[Given records]
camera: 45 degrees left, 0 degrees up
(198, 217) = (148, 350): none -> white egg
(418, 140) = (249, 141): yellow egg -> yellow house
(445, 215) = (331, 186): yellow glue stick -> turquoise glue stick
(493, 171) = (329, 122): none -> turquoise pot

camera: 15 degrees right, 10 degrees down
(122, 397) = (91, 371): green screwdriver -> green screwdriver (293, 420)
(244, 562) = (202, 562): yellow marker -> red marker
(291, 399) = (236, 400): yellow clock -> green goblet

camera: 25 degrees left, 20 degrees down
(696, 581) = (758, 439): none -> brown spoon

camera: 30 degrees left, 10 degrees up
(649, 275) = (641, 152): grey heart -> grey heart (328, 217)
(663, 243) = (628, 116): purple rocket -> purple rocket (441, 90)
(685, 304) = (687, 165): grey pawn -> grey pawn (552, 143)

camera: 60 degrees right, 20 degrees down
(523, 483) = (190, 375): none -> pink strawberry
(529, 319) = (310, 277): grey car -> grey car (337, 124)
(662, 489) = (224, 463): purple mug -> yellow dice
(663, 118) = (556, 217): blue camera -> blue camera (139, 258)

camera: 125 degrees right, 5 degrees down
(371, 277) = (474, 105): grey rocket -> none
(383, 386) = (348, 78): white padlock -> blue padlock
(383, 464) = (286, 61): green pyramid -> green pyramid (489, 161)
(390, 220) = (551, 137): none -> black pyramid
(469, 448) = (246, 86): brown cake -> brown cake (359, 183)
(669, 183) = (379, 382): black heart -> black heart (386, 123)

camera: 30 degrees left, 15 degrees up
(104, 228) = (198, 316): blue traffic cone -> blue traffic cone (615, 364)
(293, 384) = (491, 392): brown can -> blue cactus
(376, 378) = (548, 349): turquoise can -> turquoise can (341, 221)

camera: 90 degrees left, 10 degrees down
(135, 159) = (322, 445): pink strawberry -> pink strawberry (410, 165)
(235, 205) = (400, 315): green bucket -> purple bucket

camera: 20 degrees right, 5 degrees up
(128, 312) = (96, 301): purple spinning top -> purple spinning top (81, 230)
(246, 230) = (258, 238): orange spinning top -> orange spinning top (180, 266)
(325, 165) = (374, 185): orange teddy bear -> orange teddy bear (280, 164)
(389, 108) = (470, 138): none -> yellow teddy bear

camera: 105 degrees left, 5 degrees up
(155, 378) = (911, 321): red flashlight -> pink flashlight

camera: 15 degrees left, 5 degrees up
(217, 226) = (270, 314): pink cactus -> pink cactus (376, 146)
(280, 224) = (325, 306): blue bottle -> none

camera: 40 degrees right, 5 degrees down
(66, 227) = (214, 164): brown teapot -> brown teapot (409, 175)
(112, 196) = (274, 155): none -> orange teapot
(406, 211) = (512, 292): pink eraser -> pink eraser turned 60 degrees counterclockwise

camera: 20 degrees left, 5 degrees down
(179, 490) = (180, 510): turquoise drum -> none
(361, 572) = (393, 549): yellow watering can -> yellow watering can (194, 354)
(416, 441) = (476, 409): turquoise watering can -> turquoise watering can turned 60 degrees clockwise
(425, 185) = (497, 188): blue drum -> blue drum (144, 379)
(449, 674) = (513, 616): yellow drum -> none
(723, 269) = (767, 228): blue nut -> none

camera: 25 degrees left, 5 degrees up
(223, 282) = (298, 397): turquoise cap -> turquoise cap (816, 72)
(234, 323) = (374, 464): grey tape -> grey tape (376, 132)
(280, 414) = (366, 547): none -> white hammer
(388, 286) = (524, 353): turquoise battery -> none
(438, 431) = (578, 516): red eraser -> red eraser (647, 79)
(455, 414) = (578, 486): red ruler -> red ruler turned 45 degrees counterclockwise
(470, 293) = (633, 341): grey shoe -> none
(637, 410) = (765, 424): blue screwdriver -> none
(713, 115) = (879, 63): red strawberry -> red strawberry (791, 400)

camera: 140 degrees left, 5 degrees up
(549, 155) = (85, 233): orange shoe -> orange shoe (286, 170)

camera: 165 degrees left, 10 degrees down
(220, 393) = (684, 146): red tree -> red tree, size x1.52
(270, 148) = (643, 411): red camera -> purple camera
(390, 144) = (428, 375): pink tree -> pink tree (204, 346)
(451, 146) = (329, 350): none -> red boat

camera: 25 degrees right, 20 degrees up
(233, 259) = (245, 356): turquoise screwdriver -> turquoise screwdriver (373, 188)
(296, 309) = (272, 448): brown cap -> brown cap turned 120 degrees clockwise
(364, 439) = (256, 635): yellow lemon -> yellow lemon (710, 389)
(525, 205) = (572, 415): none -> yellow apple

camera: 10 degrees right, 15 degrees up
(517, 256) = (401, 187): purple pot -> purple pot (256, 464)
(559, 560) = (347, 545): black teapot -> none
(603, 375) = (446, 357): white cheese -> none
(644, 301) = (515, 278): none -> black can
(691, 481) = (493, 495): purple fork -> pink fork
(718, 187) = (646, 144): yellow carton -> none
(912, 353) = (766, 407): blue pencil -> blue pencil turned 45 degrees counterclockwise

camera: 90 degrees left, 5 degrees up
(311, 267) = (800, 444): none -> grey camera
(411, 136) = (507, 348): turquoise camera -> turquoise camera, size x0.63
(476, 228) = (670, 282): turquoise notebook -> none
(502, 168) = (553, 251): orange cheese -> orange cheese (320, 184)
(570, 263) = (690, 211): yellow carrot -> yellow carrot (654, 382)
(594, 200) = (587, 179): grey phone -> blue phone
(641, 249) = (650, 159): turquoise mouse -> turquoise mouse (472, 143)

[What you have to do] The lines from the one with "camera: 10 degrees right, 15 degrees up" through the final line of the data are to be reproduced exactly, both included, with no other lines.

[Output for this task]
camera: 10 degrees right, 15 degrees up
(517, 256) = (401, 187): purple pot -> purple pot (256, 464)
(559, 560) = (347, 545): black teapot -> none
(603, 375) = (446, 357): white cheese -> none
(644, 301) = (515, 278): none -> black can
(691, 481) = (493, 495): purple fork -> pink fork
(718, 187) = (646, 144): yellow carton -> none
(912, 353) = (766, 407): blue pencil -> blue pencil turned 45 degrees counterclockwise

camera: 90 degrees left, 5 degrees up
(311, 267) = (800, 444): none -> grey camera
(411, 136) = (507, 348): turquoise camera -> turquoise camera, size x0.63
(476, 228) = (670, 282): turquoise notebook -> none
(502, 168) = (553, 251): orange cheese -> orange cheese (320, 184)
(570, 263) = (690, 211): yellow carrot -> yellow carrot (654, 382)
(594, 200) = (587, 179): grey phone -> blue phone
(641, 249) = (650, 159): turquoise mouse -> turquoise mouse (472, 143)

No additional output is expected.